## [PROBLEM TO SOLVE]
List each row below that contains the word "semicircle", copying every such row in full.

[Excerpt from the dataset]
>>>>>

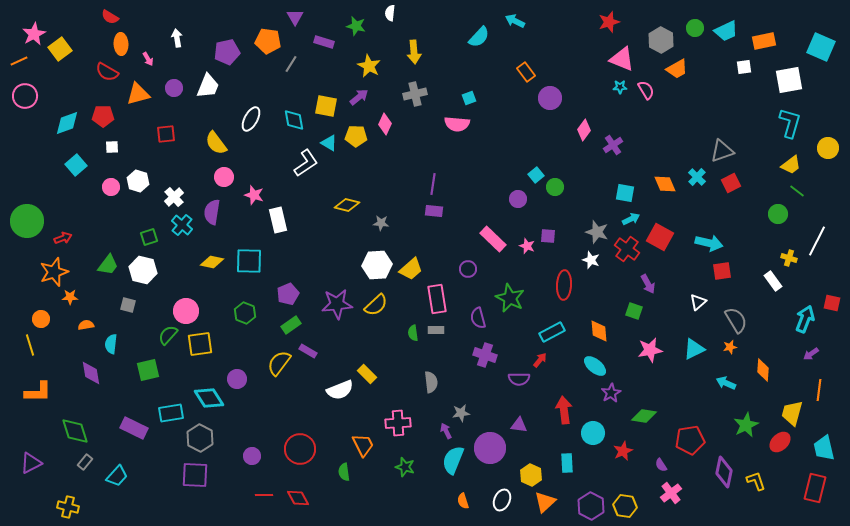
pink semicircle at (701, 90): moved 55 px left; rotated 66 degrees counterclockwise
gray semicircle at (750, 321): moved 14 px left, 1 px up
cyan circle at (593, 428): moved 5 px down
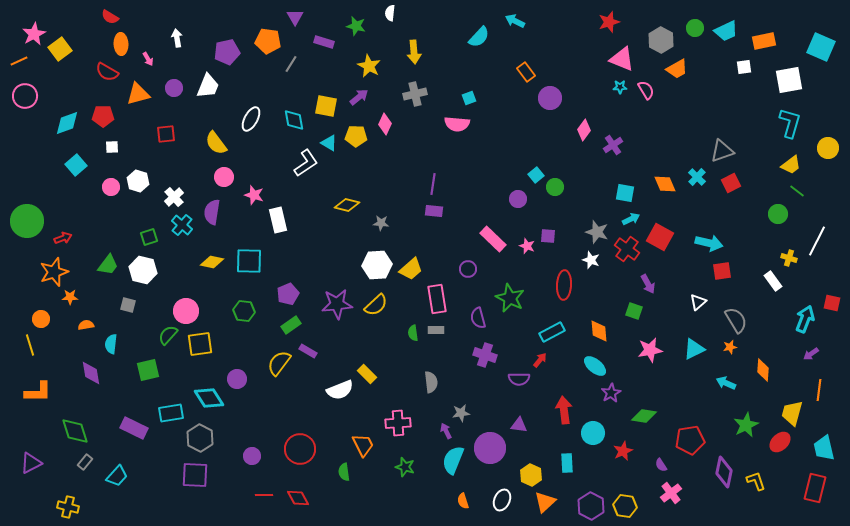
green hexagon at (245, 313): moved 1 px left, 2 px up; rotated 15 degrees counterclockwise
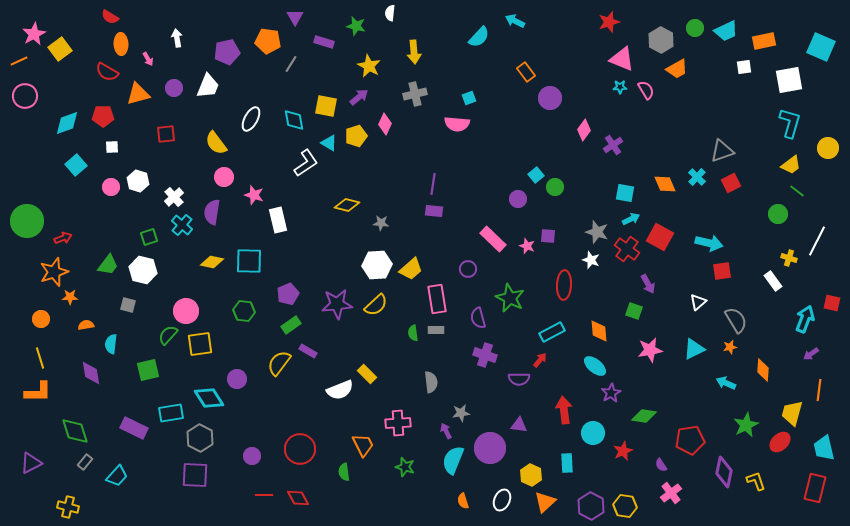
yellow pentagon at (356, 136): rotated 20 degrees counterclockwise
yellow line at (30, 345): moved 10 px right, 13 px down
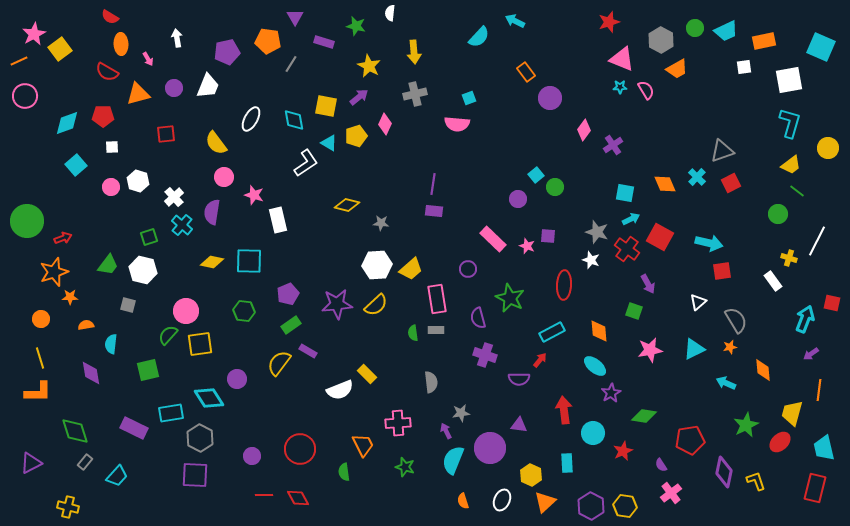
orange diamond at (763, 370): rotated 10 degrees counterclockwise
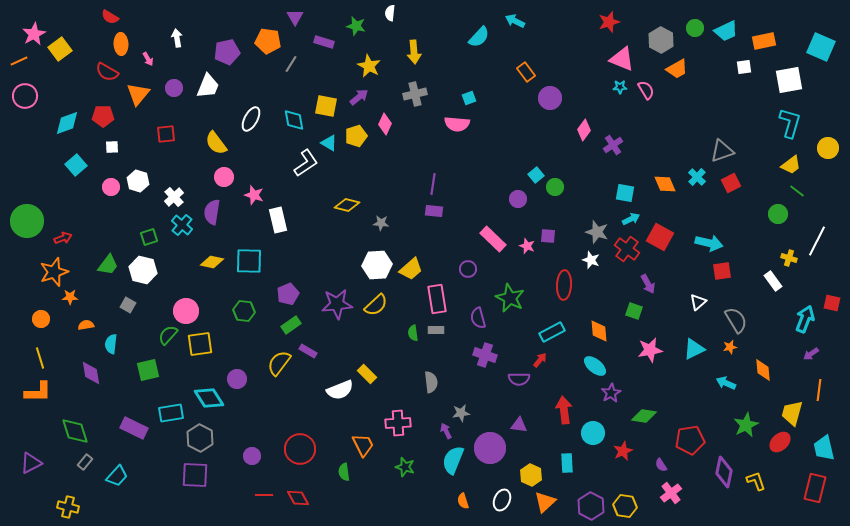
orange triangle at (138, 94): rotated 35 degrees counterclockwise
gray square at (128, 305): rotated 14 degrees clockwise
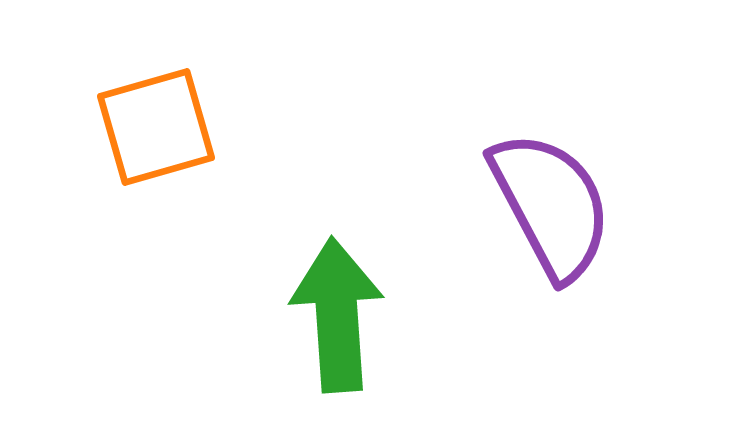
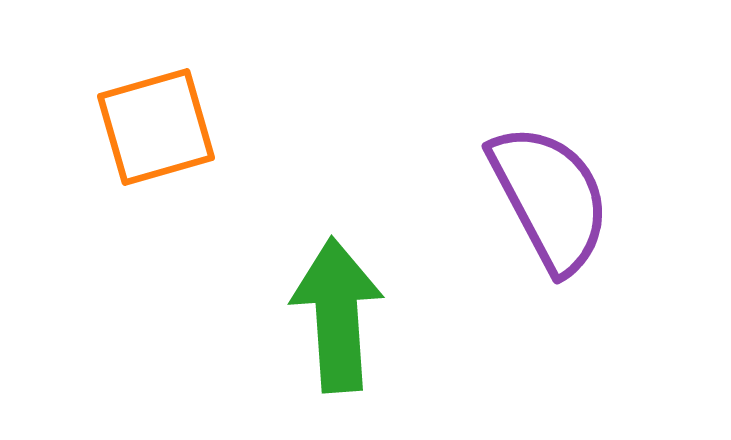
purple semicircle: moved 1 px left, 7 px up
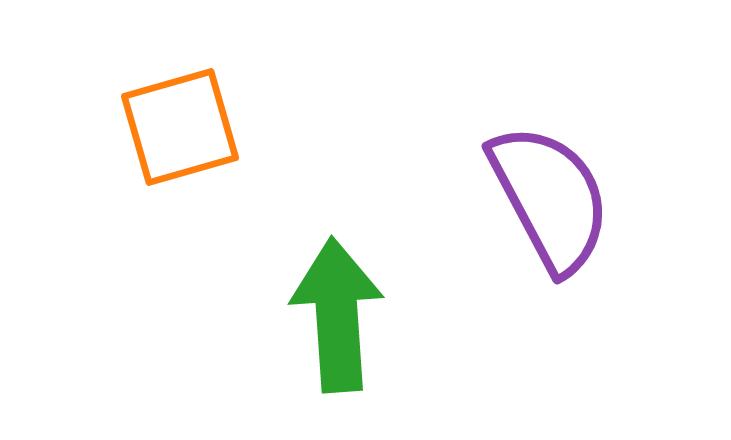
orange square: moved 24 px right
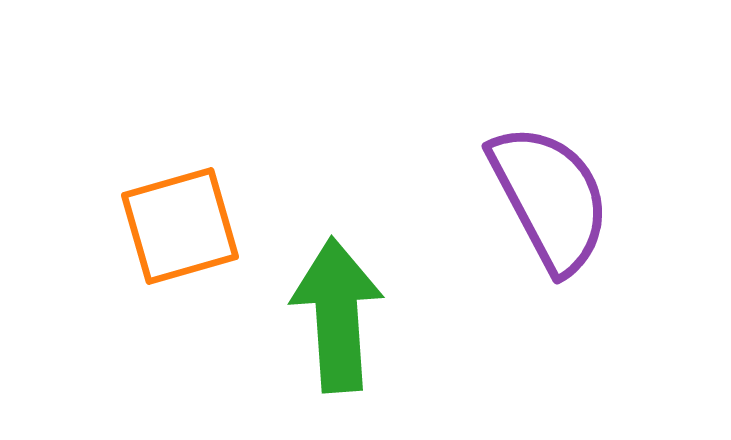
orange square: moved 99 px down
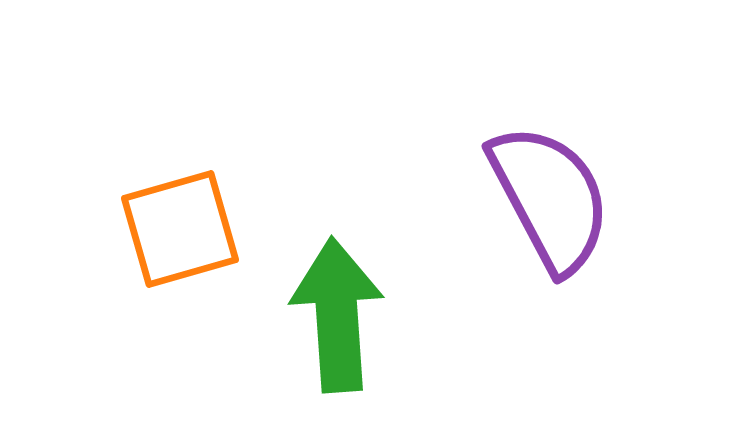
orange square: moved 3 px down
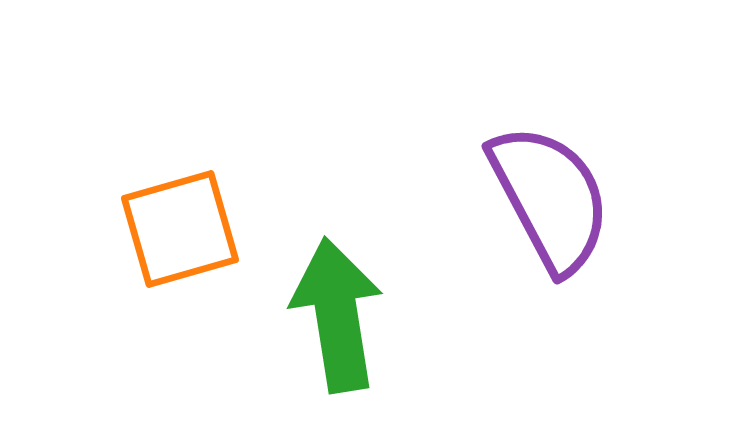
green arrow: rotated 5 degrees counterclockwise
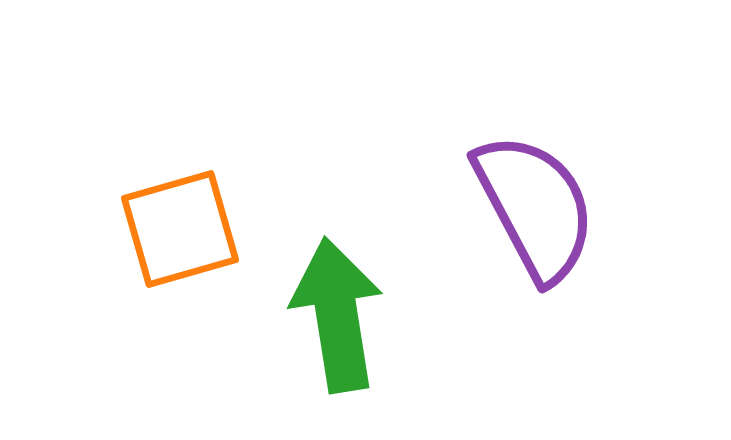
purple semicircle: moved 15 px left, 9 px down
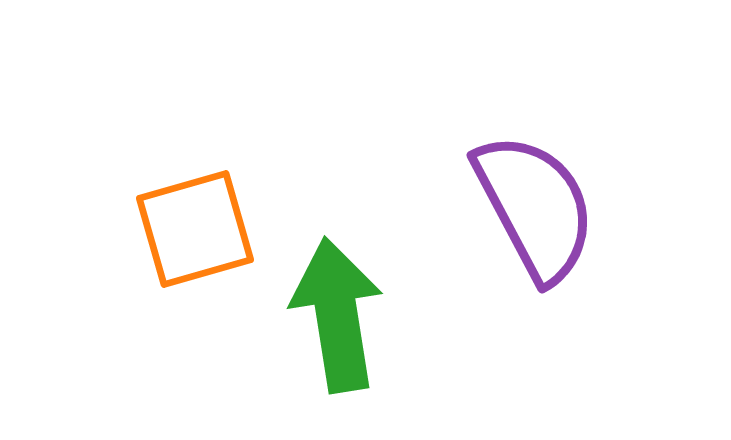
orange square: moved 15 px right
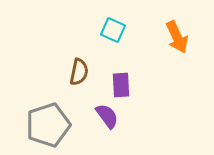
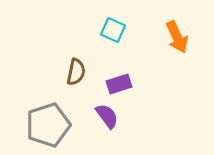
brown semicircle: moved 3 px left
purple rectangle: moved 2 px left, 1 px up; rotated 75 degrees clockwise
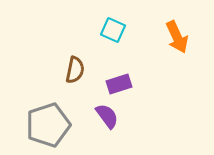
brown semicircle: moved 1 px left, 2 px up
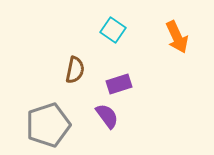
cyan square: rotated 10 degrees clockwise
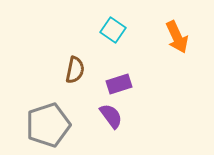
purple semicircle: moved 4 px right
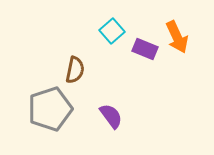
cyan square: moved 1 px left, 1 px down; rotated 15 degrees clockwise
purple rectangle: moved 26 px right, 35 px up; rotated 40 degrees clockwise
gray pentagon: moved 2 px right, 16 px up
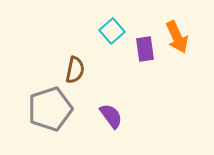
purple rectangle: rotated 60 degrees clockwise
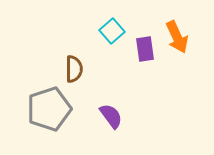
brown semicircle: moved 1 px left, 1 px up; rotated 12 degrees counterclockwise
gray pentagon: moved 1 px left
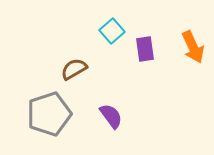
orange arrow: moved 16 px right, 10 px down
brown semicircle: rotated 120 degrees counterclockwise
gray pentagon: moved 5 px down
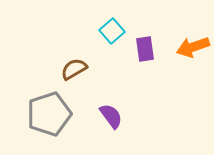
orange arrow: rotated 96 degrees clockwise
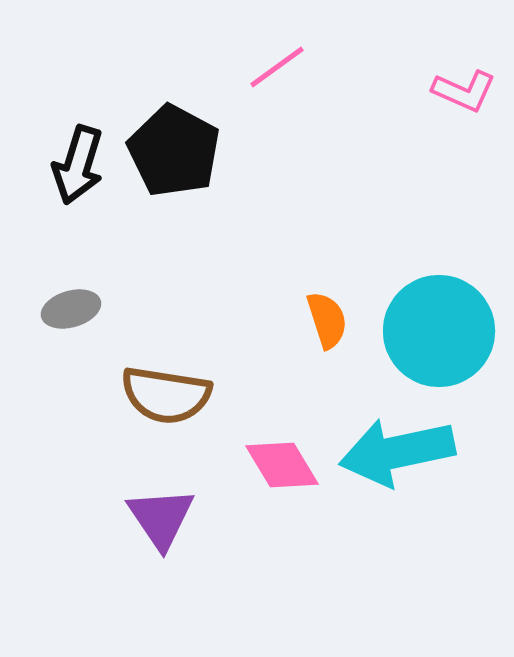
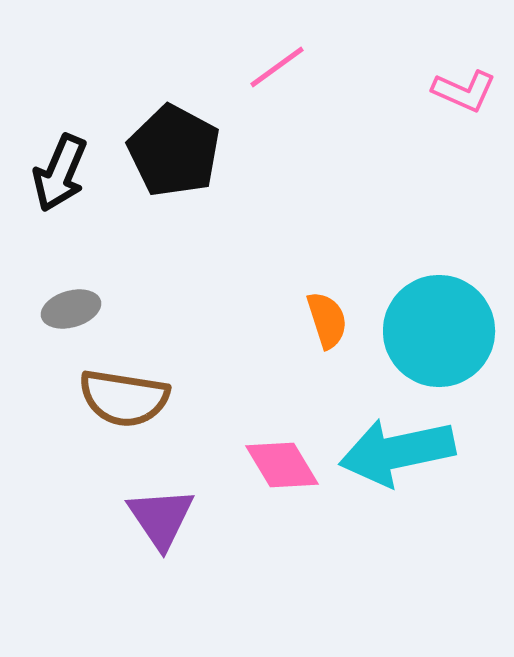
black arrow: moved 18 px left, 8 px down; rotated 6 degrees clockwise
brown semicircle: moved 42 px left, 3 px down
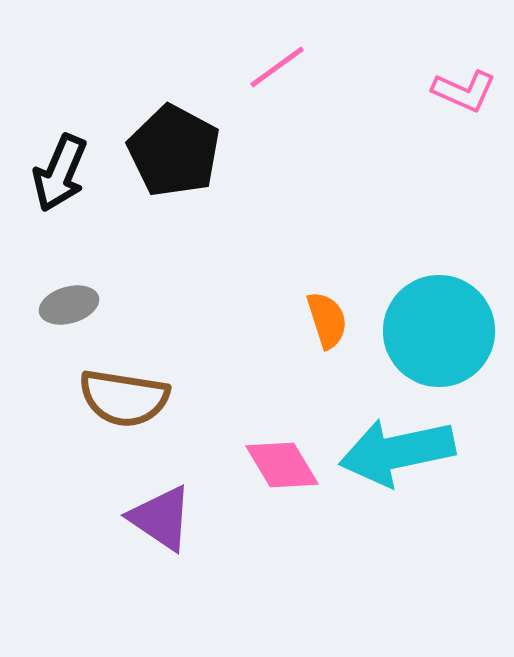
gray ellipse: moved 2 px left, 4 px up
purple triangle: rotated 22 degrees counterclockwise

<<<<<

## [EXPECTED ANSWER]
pink semicircle at (701, 90): moved 55 px left; rotated 66 degrees counterclockwise
gray semicircle at (750, 321): moved 14 px left, 1 px up
purple semicircle: moved 1 px left, 7 px up
purple semicircle: moved 15 px left, 9 px down
brown semicircle: moved 3 px left
brown semicircle: moved 1 px left, 2 px up
purple semicircle: moved 4 px right
brown semicircle: moved 1 px left, 1 px up; rotated 12 degrees counterclockwise
brown semicircle: rotated 120 degrees counterclockwise
brown semicircle: moved 42 px left, 3 px down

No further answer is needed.